▸ Instructions to follow
A faithful, word-for-word copy of the records is required, and it must contain no pictures.

▸ Task data
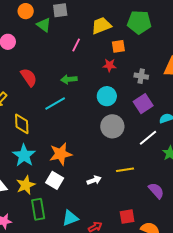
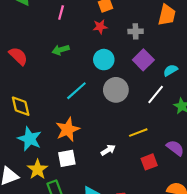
cyan line: (55, 104) -> (76, 91), moved
white square: (55, 180) -> (67, 158), turned -30
red square: (127, 217) -> (149, 162), moved

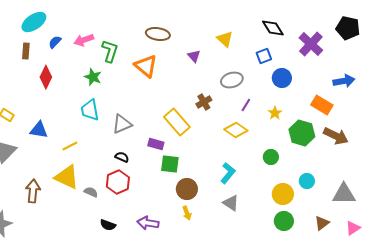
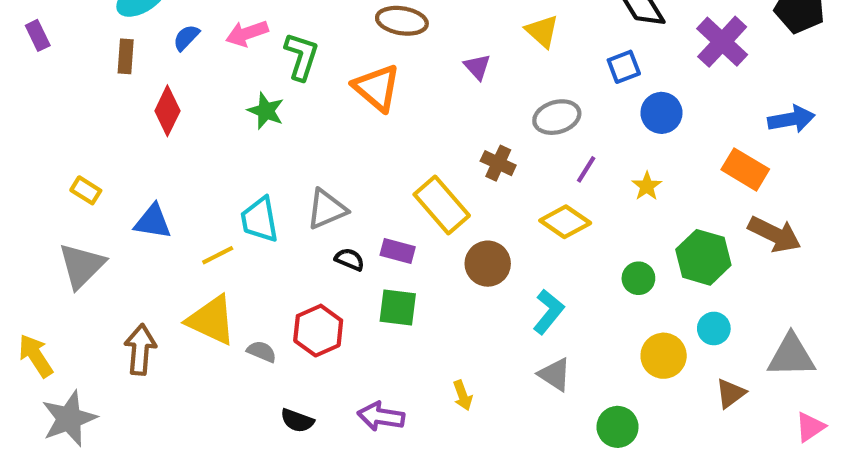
brown cross: (204, 102) -> (498, 163), turned -35
cyan trapezoid: (90, 110) -> (260, 220), moved
green hexagon: (302, 133) -> (703, 257), moved
black semicircle: (122, 157) -> (350, 259), moved
green square: (170, 164) -> (398, 308), moved
brown circle: (187, 189) -> (488, 264), moved
green circle: (284, 221) -> (618, 427), moved
brown triangle: (322, 223) -> (731, 393), moved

▸ Completed task
cyan line: (55, 104) -> (76, 91), moved
white square: (55, 180) -> (67, 158), turned -30
red square: (127, 217) -> (149, 162), moved

brown cross: (204, 102) -> (498, 163), turned -35
cyan trapezoid: (90, 110) -> (260, 220), moved
green hexagon: (302, 133) -> (703, 257), moved
black semicircle: (122, 157) -> (350, 259), moved
green square: (170, 164) -> (398, 308), moved
brown circle: (187, 189) -> (488, 264), moved
green circle: (284, 221) -> (618, 427), moved
brown triangle: (322, 223) -> (731, 393), moved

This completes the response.